§ **Your goal**:
Reproduce every one of the following records verbatim, in the order given.

Start of Input

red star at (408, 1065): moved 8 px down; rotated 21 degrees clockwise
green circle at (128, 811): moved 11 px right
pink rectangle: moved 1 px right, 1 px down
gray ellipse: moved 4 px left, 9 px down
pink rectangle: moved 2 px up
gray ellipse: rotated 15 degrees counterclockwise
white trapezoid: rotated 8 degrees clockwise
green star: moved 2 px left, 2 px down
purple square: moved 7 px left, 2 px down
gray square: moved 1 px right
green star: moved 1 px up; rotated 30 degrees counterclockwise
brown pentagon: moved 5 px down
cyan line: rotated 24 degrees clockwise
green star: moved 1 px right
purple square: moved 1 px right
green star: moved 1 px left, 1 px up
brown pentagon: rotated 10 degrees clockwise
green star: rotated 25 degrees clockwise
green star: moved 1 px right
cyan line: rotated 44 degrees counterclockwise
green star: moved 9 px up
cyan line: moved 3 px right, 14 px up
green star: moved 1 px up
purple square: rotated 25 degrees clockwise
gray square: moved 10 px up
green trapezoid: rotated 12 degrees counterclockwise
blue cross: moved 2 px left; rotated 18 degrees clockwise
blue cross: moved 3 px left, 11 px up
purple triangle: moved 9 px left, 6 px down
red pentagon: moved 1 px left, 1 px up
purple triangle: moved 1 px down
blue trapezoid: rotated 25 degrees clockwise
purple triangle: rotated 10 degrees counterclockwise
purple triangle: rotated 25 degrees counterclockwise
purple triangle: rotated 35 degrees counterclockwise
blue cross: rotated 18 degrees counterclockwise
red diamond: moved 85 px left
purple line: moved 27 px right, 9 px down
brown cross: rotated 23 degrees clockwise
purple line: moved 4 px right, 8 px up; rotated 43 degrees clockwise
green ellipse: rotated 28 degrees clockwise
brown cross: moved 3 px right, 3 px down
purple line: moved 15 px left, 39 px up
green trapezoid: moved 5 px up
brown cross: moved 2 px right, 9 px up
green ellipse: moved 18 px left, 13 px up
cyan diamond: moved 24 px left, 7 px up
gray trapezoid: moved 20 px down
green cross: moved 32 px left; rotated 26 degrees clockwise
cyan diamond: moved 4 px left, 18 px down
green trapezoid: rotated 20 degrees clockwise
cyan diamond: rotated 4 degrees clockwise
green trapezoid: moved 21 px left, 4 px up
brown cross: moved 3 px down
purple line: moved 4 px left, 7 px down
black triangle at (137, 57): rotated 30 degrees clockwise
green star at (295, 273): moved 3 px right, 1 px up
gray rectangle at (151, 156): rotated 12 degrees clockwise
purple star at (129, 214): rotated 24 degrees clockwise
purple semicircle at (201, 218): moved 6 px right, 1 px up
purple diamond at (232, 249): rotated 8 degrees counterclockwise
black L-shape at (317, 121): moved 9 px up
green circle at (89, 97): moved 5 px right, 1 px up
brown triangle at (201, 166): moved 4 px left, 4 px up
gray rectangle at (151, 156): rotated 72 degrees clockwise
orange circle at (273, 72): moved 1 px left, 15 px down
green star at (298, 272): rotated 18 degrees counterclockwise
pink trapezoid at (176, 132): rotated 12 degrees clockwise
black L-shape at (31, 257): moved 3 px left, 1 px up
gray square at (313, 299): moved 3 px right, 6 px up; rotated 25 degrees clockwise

End of Input

§ **Response to the task**:
red star at (408, 1065): moved 8 px down; rotated 21 degrees clockwise
green circle at (128, 811): moved 11 px right
pink rectangle: moved 1 px right, 1 px down
gray ellipse: moved 4 px left, 9 px down
pink rectangle: moved 2 px up
gray ellipse: rotated 15 degrees counterclockwise
white trapezoid: rotated 8 degrees clockwise
green star: moved 2 px left, 2 px down
purple square: moved 7 px left, 2 px down
gray square: moved 1 px right
green star: moved 1 px up; rotated 30 degrees counterclockwise
brown pentagon: moved 5 px down
cyan line: rotated 24 degrees clockwise
green star: moved 1 px right
purple square: moved 1 px right
green star: moved 1 px left, 1 px up
brown pentagon: rotated 10 degrees clockwise
green star: rotated 25 degrees clockwise
green star: moved 1 px right
cyan line: rotated 44 degrees counterclockwise
green star: moved 9 px up
cyan line: moved 3 px right, 14 px up
green star: moved 1 px up
purple square: rotated 25 degrees clockwise
gray square: moved 10 px up
green trapezoid: rotated 12 degrees counterclockwise
blue cross: moved 2 px left; rotated 18 degrees clockwise
blue cross: moved 3 px left, 11 px up
purple triangle: moved 9 px left, 6 px down
red pentagon: moved 1 px left, 1 px up
purple triangle: moved 1 px down
blue trapezoid: rotated 25 degrees clockwise
purple triangle: rotated 10 degrees counterclockwise
purple triangle: rotated 25 degrees counterclockwise
purple triangle: rotated 35 degrees counterclockwise
blue cross: rotated 18 degrees counterclockwise
red diamond: moved 85 px left
purple line: moved 27 px right, 9 px down
brown cross: rotated 23 degrees clockwise
purple line: moved 4 px right, 8 px up; rotated 43 degrees clockwise
green ellipse: rotated 28 degrees clockwise
brown cross: moved 3 px right, 3 px down
purple line: moved 15 px left, 39 px up
green trapezoid: moved 5 px up
brown cross: moved 2 px right, 9 px up
green ellipse: moved 18 px left, 13 px up
cyan diamond: moved 24 px left, 7 px up
gray trapezoid: moved 20 px down
green cross: moved 32 px left; rotated 26 degrees clockwise
cyan diamond: moved 4 px left, 18 px down
green trapezoid: rotated 20 degrees clockwise
cyan diamond: rotated 4 degrees clockwise
green trapezoid: moved 21 px left, 4 px up
brown cross: moved 3 px down
purple line: moved 4 px left, 7 px down
black triangle at (137, 57): rotated 30 degrees clockwise
green star at (295, 273): moved 3 px right, 1 px up
gray rectangle at (151, 156): rotated 12 degrees clockwise
purple star at (129, 214): rotated 24 degrees clockwise
purple semicircle at (201, 218): moved 6 px right, 1 px up
purple diamond at (232, 249): rotated 8 degrees counterclockwise
black L-shape at (317, 121): moved 9 px up
green circle at (89, 97): moved 5 px right, 1 px up
brown triangle at (201, 166): moved 4 px left, 4 px up
gray rectangle at (151, 156): rotated 72 degrees clockwise
orange circle at (273, 72): moved 1 px left, 15 px down
green star at (298, 272): rotated 18 degrees counterclockwise
pink trapezoid at (176, 132): rotated 12 degrees clockwise
black L-shape at (31, 257): moved 3 px left, 1 px up
gray square at (313, 299): moved 3 px right, 6 px up; rotated 25 degrees clockwise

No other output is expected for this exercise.